(RECORDS FOR THIS EXERCISE begins)
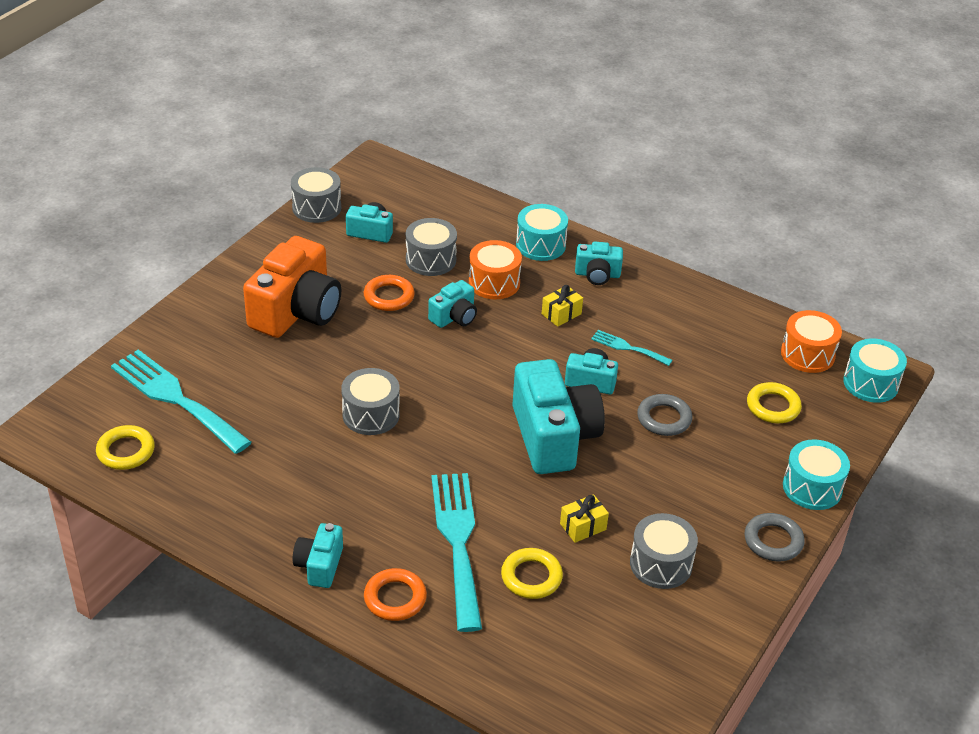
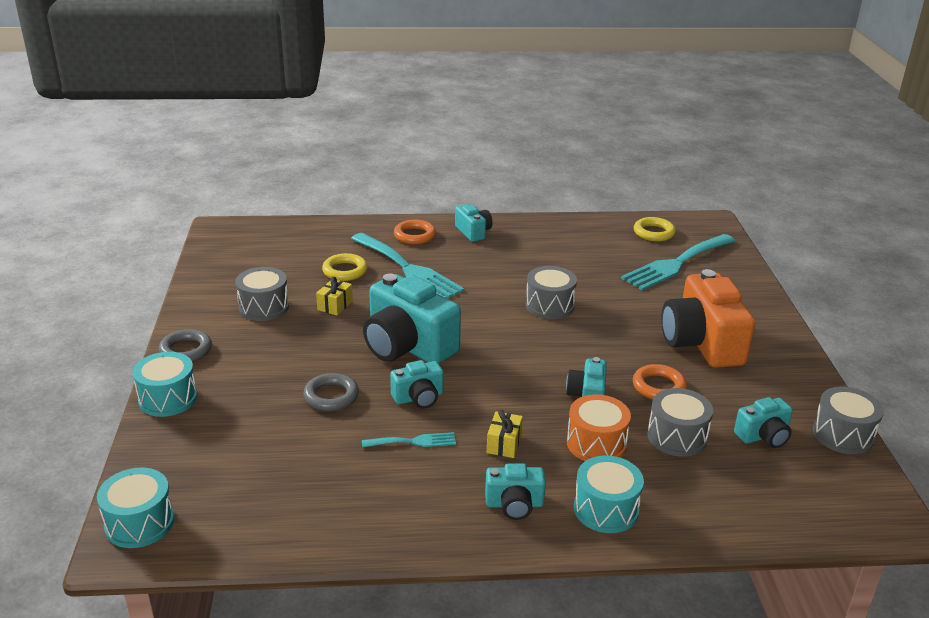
camera: 145 degrees right, 10 degrees down
(176, 398) = (676, 264): turquoise fork -> turquoise fork turned 135 degrees clockwise
(597, 275) = (514, 504): turquoise camera -> turquoise camera turned 150 degrees counterclockwise
(773, 406) = (236, 450): yellow ring -> none
(807, 354) = (225, 524): orange drum -> none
(RECORDS FOR THIS EXERCISE ends)
HOW TO COMPLETE THIS TASK =>
Using the entries above, find all lines with "turquoise". Copy them.

OUTPUT OF THE TASK =>
(176, 398) = (676, 264): turquoise fork -> turquoise fork turned 135 degrees clockwise
(597, 275) = (514, 504): turquoise camera -> turquoise camera turned 150 degrees counterclockwise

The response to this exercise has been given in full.